**PROVIDED DATA**
###

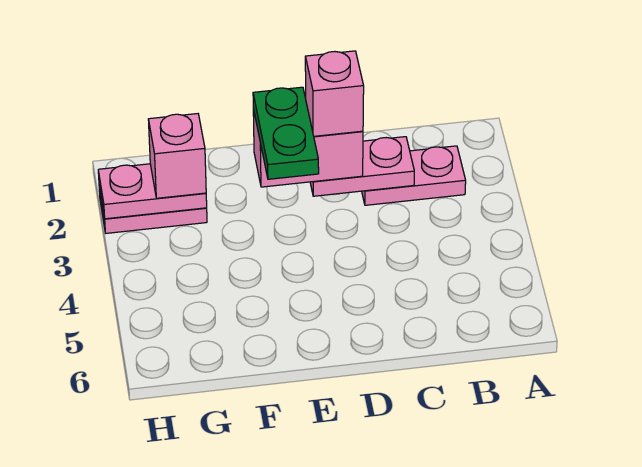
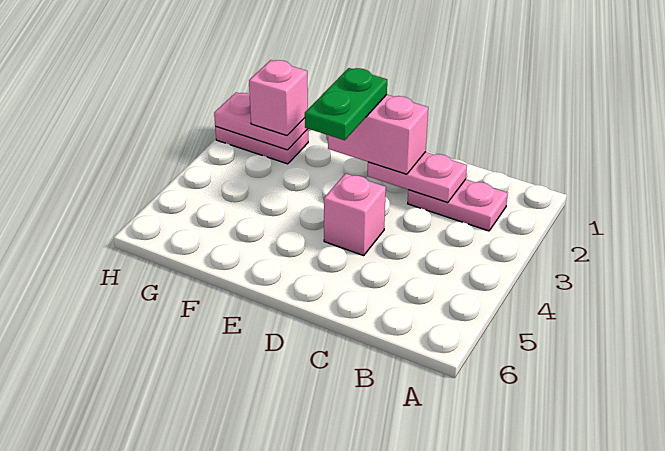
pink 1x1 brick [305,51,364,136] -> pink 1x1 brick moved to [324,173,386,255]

###

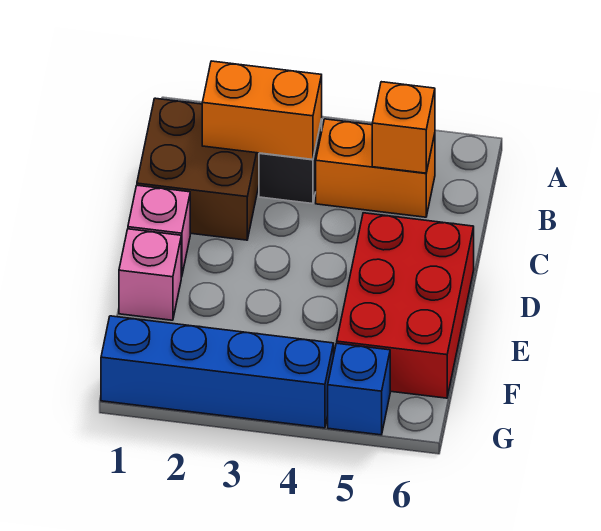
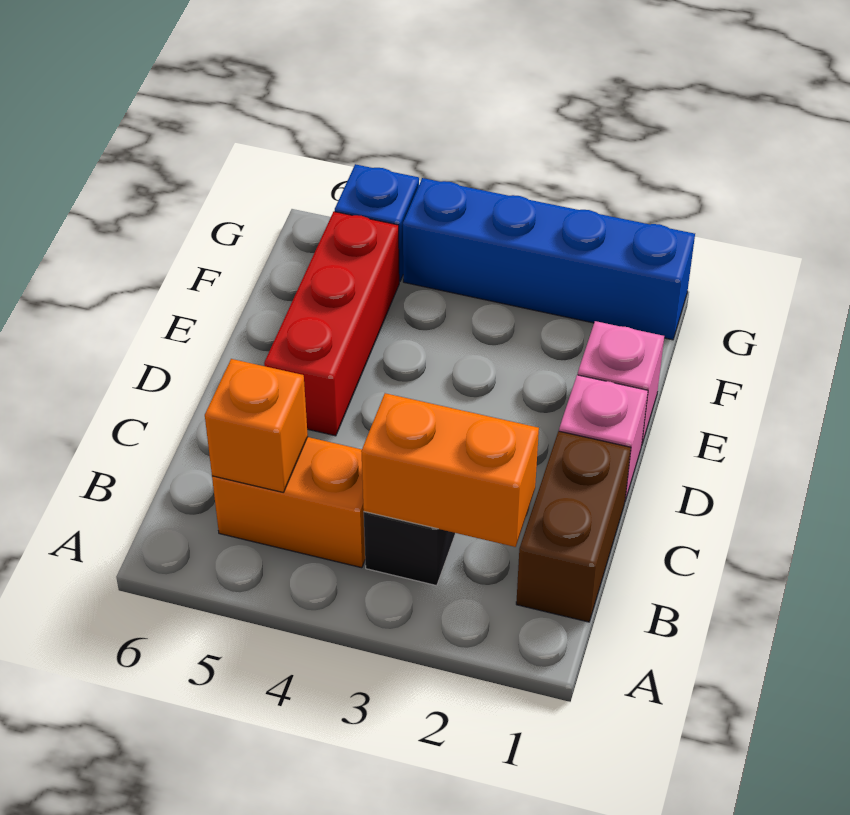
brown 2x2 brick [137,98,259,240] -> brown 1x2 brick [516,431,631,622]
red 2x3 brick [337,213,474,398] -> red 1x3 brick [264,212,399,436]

###

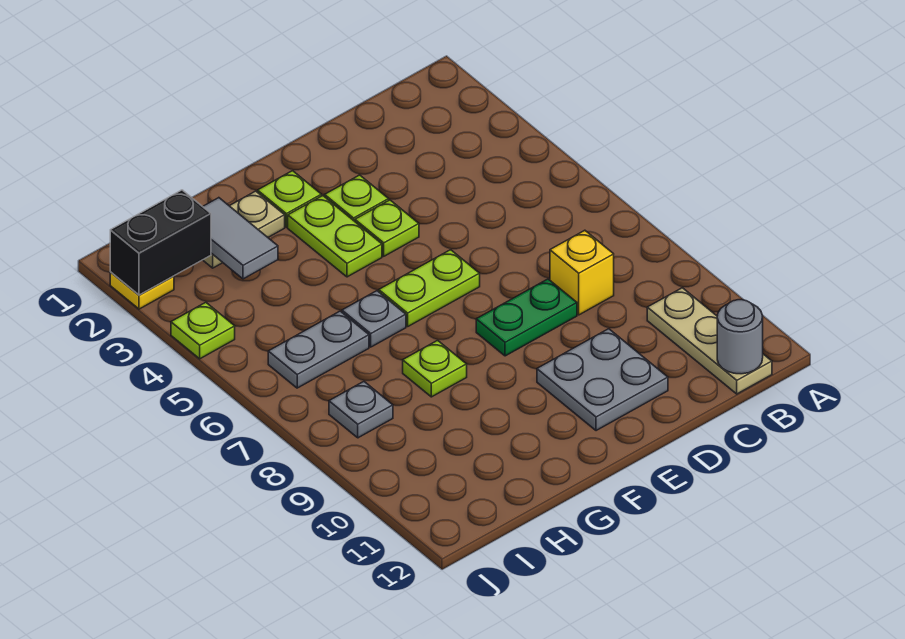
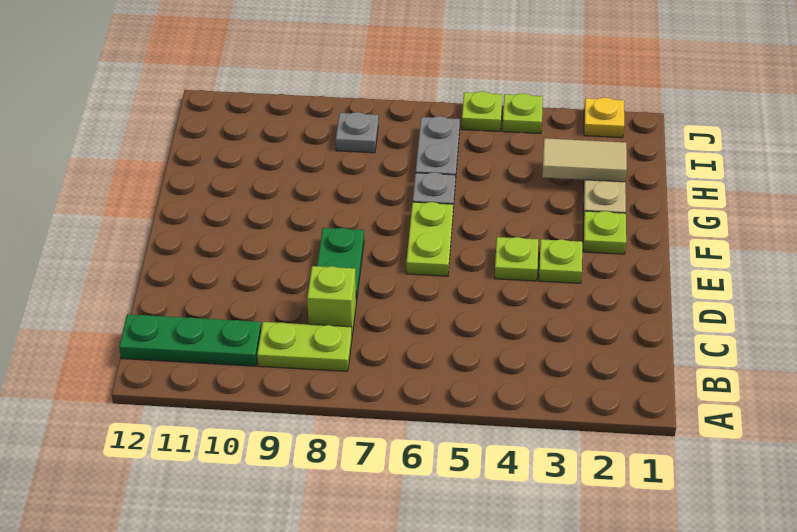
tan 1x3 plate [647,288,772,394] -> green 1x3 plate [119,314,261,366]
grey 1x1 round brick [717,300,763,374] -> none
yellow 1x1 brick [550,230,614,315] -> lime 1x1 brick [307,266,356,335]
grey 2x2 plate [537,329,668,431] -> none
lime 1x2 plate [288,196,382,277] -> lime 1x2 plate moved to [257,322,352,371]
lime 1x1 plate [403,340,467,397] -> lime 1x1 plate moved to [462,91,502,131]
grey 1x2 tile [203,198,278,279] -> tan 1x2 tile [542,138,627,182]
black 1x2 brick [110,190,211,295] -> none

###

**EXERCISE DIRECTIONS**
Above are some records; copy exactly the lines from the one with "grey 2x2 plate [537,329,668,431] -> none" through the one with "black 1x2 brick [110,190,211,295] -> none", both included, and no others.

**REPLY TO THE TASK**
grey 2x2 plate [537,329,668,431] -> none
lime 1x2 plate [288,196,382,277] -> lime 1x2 plate moved to [257,322,352,371]
lime 1x1 plate [403,340,467,397] -> lime 1x1 plate moved to [462,91,502,131]
grey 1x2 tile [203,198,278,279] -> tan 1x2 tile [542,138,627,182]
black 1x2 brick [110,190,211,295] -> none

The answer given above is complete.